■ WORK TO BE COMPLETED:
Would you copy out each line of the records below that includes the word "none"?

Records from a data source:
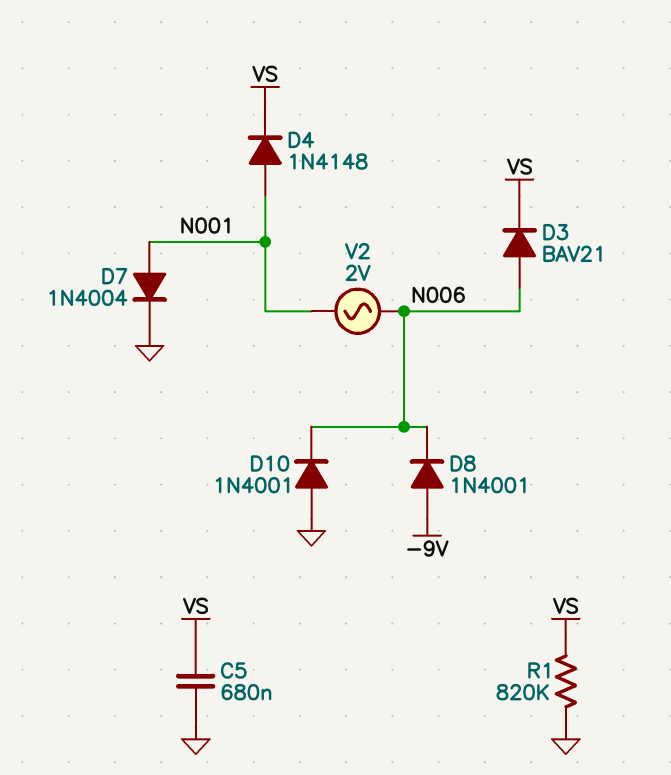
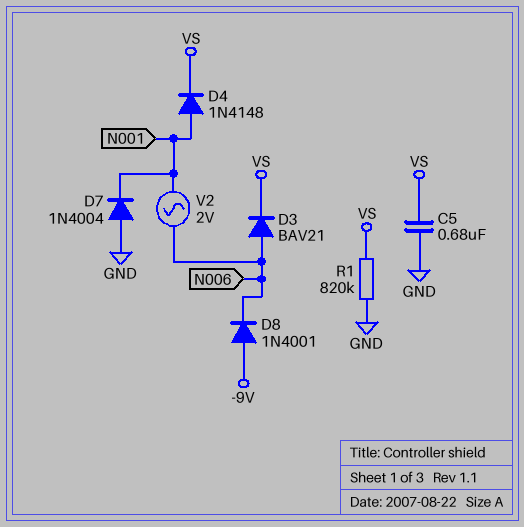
D7: diode 1N4004 (A N001, K GND) -> diode 1N4004 (A GND, K N001)
D10: diode 1N4001 (A GND, K N006) -> none

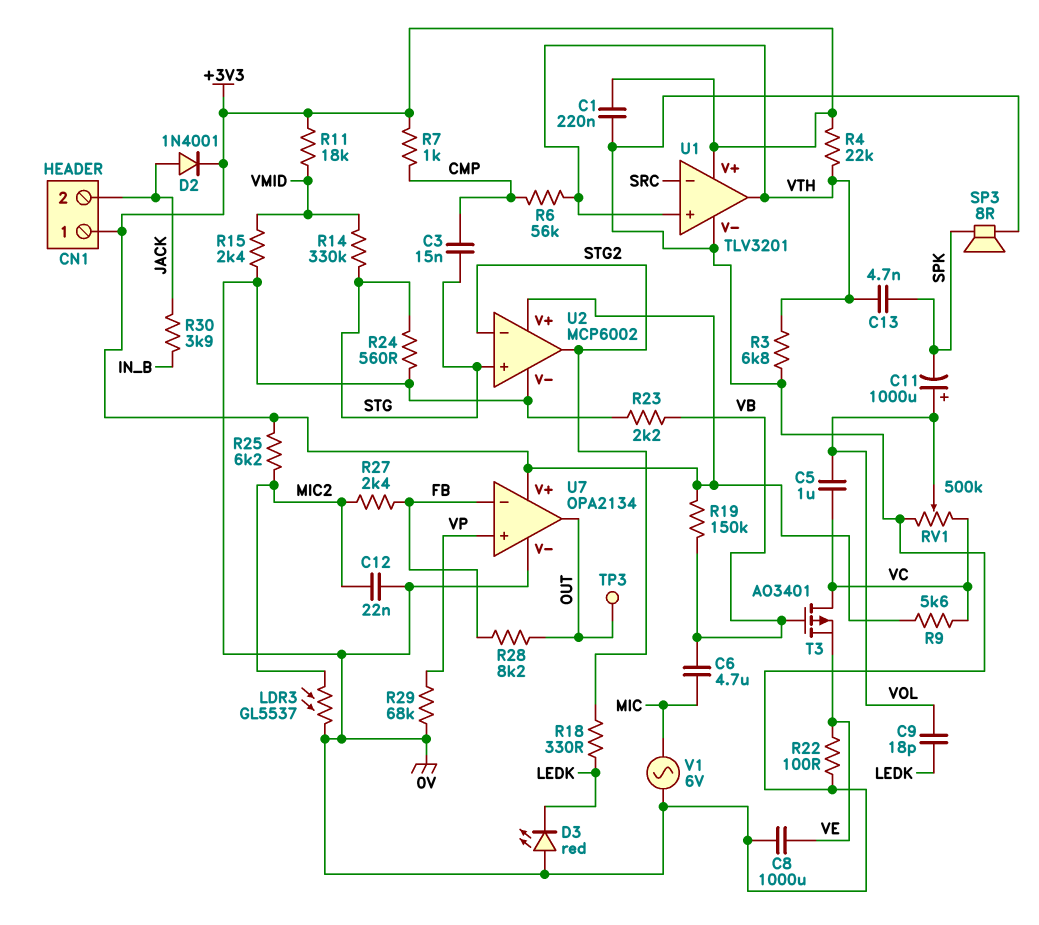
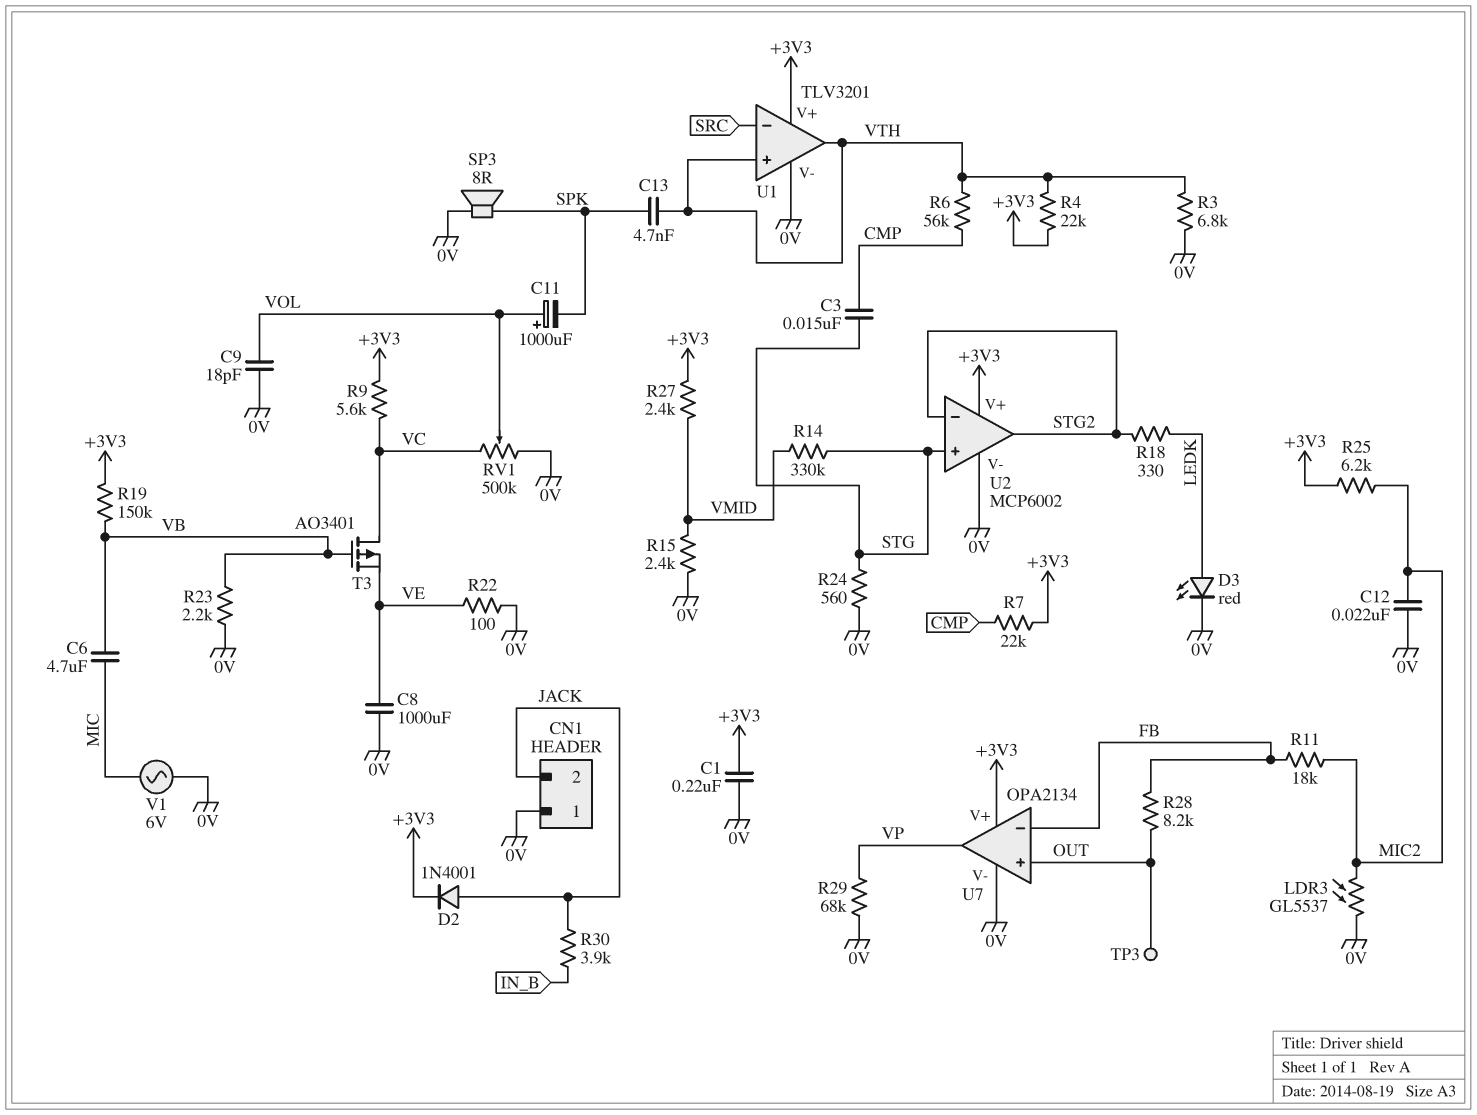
C5: 1uF (VC, VOL) -> none
C9: 18pF (LEDK, VOL) -> 18pF (0V, VOL)
CN1 pin 1: +3V3 -> 0V
D3: LED red (A 0V, K LEDK) -> LED red (A LEDK, K 0V)
R7: 1k (+3V3, CMP) -> 22k (+3V3, CMP)
R11: 18k (+3V3, VMID) -> 18k (FB, MIC2)
R27: 2.4k (FB, MIC2) -> 2.4k (+3V3, VMID)
U7 pin in+: VP -> OUT
U7 pin out: OUT -> VP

■ YOUR SOLUTION:
D10: diode 1N4001 (A GND, K N006) -> none
C5: 1uF (VC, VOL) -> none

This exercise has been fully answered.